What is being asked:
List every line of the records that contains the string "kern".

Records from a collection
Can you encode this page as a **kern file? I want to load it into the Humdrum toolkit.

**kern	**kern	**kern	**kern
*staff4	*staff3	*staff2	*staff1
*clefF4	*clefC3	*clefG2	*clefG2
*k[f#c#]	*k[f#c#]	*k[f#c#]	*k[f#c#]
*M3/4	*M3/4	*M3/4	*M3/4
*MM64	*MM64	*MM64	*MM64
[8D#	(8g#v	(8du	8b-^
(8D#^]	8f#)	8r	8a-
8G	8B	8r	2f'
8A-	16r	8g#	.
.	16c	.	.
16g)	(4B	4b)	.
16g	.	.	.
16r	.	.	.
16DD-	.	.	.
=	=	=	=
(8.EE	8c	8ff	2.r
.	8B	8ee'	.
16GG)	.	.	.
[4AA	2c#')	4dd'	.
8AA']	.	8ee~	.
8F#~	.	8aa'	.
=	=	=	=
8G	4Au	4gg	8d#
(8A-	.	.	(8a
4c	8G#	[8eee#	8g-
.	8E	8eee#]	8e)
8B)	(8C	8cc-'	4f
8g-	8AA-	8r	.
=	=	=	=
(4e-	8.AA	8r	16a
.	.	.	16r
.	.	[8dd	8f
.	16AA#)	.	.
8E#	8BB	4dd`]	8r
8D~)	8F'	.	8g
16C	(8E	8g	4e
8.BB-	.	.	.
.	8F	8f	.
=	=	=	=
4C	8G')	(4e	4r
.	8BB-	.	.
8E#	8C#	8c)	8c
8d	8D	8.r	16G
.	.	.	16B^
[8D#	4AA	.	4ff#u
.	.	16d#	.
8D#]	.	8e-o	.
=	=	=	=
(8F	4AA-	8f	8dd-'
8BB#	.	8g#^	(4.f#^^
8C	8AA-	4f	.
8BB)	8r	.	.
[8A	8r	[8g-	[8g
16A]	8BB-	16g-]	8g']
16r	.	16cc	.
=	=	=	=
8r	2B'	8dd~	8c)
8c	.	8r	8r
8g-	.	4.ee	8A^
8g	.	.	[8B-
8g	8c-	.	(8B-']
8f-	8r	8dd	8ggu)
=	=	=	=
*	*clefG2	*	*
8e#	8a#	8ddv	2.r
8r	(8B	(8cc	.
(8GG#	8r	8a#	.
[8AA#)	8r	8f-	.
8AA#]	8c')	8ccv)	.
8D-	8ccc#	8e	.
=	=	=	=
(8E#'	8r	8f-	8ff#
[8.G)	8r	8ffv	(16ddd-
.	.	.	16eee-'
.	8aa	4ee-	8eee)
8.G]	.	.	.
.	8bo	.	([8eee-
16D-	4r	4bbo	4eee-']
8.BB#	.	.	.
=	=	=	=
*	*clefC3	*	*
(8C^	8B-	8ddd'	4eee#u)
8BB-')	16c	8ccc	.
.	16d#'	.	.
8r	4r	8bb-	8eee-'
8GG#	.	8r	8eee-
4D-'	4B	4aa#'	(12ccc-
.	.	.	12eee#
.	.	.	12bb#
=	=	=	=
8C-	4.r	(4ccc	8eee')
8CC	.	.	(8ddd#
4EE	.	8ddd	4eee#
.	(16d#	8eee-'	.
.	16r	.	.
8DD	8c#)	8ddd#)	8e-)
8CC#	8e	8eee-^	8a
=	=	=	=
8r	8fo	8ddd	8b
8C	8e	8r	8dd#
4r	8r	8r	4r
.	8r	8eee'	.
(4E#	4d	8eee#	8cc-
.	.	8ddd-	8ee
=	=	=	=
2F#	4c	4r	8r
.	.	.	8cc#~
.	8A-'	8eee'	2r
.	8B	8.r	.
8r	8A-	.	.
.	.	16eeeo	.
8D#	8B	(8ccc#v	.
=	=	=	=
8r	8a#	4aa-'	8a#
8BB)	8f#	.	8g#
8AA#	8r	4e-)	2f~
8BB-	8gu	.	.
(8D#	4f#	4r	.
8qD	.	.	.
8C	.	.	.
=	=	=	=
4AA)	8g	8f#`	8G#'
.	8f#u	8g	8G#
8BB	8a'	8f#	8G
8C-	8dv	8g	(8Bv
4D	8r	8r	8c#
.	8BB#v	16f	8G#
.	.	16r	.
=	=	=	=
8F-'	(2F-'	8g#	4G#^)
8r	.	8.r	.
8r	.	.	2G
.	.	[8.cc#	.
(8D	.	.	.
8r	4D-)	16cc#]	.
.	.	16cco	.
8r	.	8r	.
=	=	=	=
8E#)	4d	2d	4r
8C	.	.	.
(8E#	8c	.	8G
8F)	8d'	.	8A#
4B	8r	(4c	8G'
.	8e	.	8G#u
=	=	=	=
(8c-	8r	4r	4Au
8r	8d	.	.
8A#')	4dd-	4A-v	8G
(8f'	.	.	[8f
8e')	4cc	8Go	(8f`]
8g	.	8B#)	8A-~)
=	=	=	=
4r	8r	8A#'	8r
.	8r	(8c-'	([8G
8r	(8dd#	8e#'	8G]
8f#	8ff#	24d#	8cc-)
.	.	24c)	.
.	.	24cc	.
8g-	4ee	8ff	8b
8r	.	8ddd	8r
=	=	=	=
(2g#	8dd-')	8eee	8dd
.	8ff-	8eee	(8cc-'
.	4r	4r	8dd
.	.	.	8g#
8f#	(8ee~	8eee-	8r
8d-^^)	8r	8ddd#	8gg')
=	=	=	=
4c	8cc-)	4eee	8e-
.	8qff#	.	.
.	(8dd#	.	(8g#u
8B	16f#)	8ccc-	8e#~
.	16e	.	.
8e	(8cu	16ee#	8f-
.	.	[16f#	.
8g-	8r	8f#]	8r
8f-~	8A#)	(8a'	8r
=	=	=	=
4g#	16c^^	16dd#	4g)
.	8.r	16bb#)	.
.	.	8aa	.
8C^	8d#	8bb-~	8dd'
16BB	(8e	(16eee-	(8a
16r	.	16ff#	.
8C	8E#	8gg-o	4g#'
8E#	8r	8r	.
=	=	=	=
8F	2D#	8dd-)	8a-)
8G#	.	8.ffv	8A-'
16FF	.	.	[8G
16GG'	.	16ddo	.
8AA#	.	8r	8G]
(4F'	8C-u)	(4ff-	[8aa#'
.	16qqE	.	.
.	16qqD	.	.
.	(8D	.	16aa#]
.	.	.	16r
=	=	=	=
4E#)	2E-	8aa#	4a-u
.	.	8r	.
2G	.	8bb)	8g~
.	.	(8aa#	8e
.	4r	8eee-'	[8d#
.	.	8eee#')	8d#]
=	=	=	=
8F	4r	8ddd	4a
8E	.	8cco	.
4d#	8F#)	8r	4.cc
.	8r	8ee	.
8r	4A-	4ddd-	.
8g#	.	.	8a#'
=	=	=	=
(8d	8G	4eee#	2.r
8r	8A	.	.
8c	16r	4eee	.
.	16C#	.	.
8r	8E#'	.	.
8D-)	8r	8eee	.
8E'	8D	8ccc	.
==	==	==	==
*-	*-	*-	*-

Output for this task:
Can you encode this page as a **kern file? I want to load it into the Humdrum toolkit.
**kern	**kern	**kern	**kern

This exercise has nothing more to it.